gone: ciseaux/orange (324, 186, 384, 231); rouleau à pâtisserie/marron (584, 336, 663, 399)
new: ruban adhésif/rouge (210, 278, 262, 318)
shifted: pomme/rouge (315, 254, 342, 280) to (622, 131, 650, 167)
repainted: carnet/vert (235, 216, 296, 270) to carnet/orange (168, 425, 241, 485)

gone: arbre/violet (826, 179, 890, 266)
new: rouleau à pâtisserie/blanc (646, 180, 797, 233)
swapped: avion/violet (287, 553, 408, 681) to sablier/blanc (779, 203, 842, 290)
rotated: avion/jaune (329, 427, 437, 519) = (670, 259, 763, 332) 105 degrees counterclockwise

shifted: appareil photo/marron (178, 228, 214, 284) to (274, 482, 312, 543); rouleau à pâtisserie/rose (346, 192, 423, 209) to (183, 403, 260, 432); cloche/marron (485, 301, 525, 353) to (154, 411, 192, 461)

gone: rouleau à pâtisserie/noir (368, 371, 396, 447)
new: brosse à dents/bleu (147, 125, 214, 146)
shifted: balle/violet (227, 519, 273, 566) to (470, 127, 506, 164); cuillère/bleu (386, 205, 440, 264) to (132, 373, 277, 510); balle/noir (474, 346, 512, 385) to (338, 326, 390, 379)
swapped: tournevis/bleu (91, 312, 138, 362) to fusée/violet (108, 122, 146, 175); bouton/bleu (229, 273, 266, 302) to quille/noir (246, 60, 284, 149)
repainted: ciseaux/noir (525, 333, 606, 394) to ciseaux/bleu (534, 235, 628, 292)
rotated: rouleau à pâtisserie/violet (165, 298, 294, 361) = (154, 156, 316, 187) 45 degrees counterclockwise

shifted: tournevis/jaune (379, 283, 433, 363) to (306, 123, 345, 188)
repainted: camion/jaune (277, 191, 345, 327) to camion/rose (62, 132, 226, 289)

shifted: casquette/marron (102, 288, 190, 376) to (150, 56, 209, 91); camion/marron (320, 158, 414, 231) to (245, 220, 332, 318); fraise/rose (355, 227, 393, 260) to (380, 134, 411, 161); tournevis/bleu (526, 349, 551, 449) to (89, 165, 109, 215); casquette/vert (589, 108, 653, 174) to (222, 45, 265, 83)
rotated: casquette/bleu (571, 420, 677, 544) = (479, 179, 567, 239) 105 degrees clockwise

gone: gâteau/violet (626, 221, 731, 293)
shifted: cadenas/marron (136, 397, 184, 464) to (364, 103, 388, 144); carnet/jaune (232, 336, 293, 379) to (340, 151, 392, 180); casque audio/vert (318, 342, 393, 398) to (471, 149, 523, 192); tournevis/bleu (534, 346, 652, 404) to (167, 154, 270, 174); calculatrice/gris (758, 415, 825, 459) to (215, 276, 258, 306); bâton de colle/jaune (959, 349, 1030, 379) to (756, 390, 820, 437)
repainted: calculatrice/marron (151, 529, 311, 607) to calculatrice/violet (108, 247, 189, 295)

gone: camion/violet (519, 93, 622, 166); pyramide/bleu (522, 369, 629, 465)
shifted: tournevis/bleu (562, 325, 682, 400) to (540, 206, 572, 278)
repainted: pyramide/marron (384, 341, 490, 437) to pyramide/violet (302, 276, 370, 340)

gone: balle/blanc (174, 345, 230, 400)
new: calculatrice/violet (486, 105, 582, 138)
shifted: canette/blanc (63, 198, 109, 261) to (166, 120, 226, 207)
....................
■ Your task: Wherever the string "rouge" is found in the entries, copy the line it sits in.

■ Exercise result:
new: ruban adhésif/rouge (210, 278, 262, 318)
shifted: pomme/rouge (315, 254, 342, 280) to (622, 131, 650, 167)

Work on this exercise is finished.